### Provided data
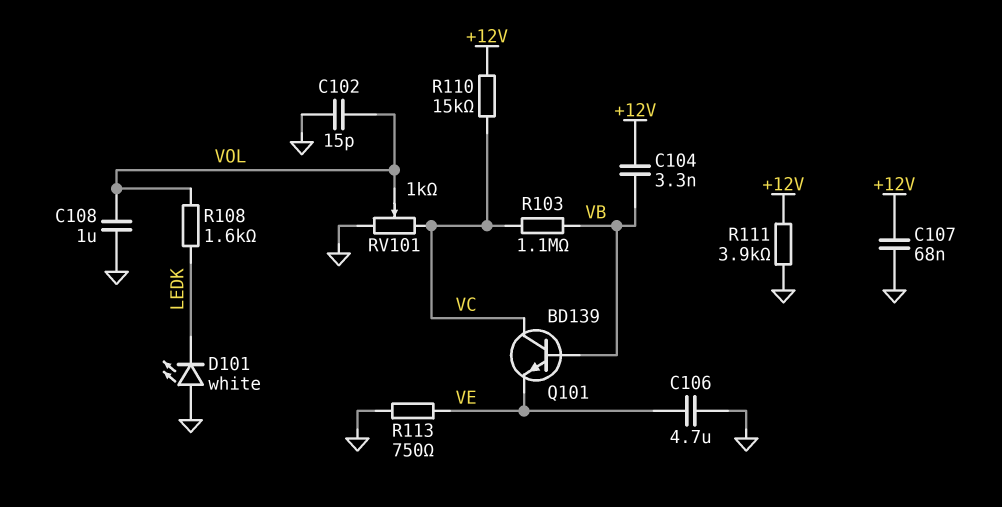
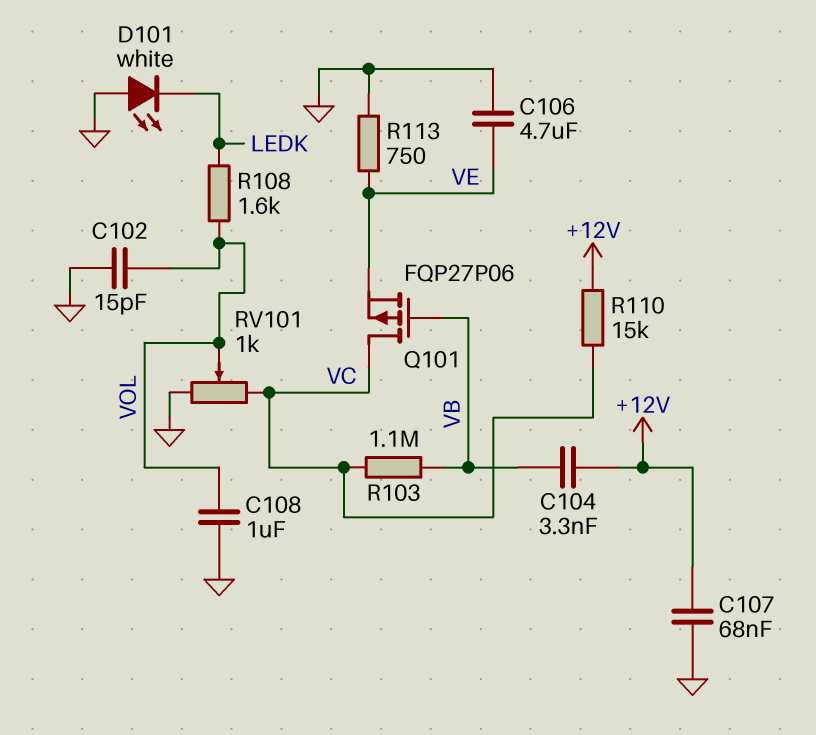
Q101: NPN BD139 (B VB, C VC, E VE) -> PMOS FQP27P06 (G VB, D VC, S VE)
R111: 3.9k (+12V, GND) -> none

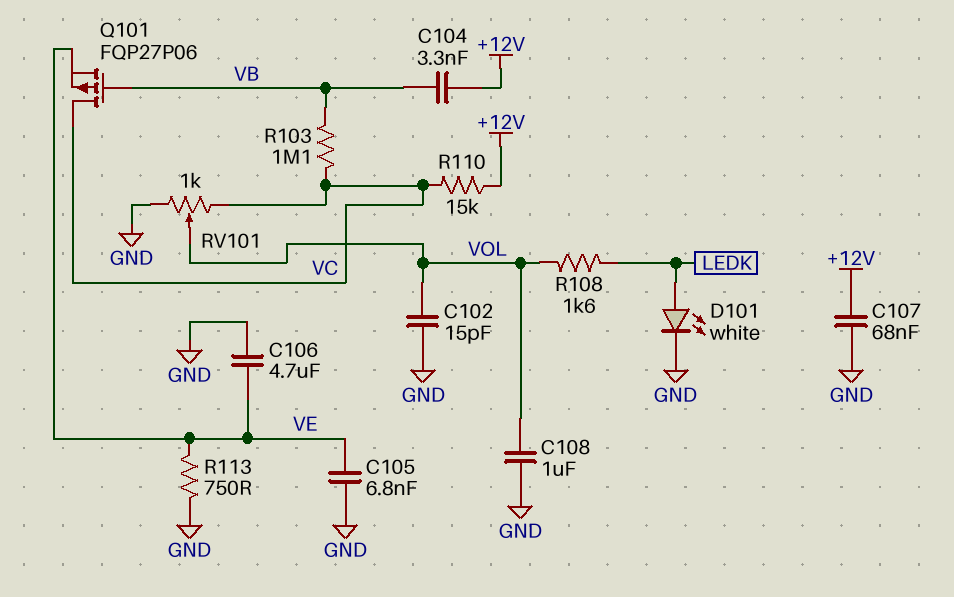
C105: none -> 6.8nF (GND, VE)
D101: LED white (A GND, K LEDK) -> LED white (A LEDK, K GND)

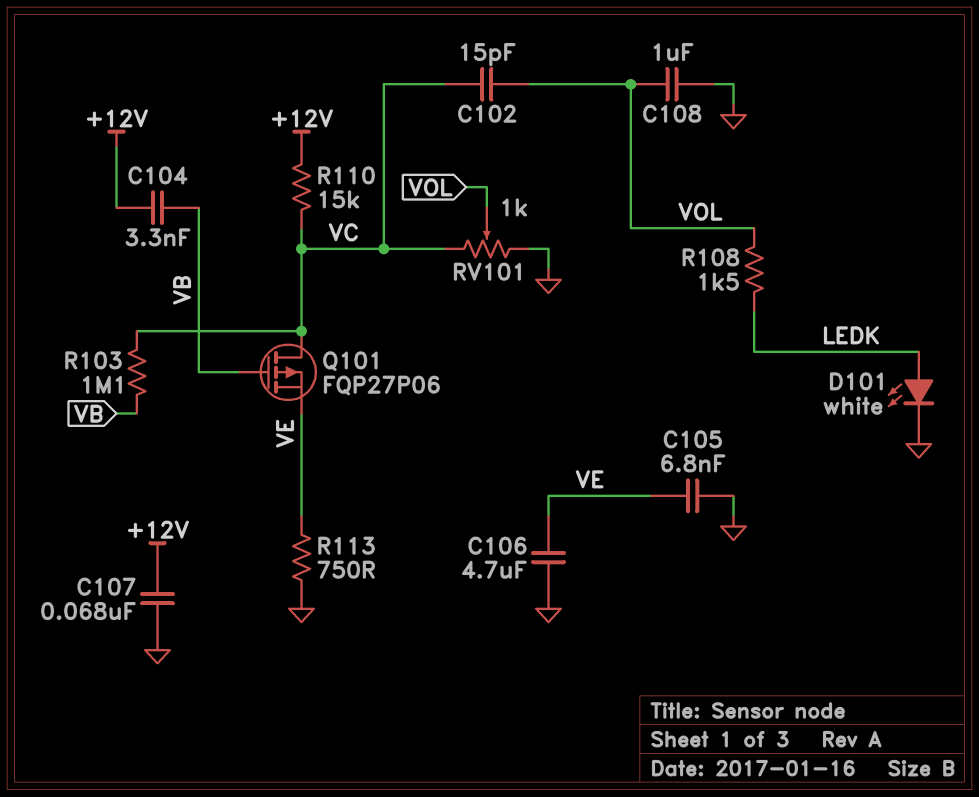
C102: 15pF (GND, VOL) -> 15pF (VC, VOL)
R108: 1.6k (LEDK, VOL) -> 1.5k (LEDK, VOL)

### Assigned task
Copy out only the lines beginning at the line with "D101: LED white" and ending at the last line of the entries. Keep them exact; drop pictures.

### Task answer
D101: LED white (A GND, K LEDK) -> LED white (A LEDK, K GND)

C102: 15pF (GND, VOL) -> 15pF (VC, VOL)
R108: 1.6k (LEDK, VOL) -> 1.5k (LEDK, VOL)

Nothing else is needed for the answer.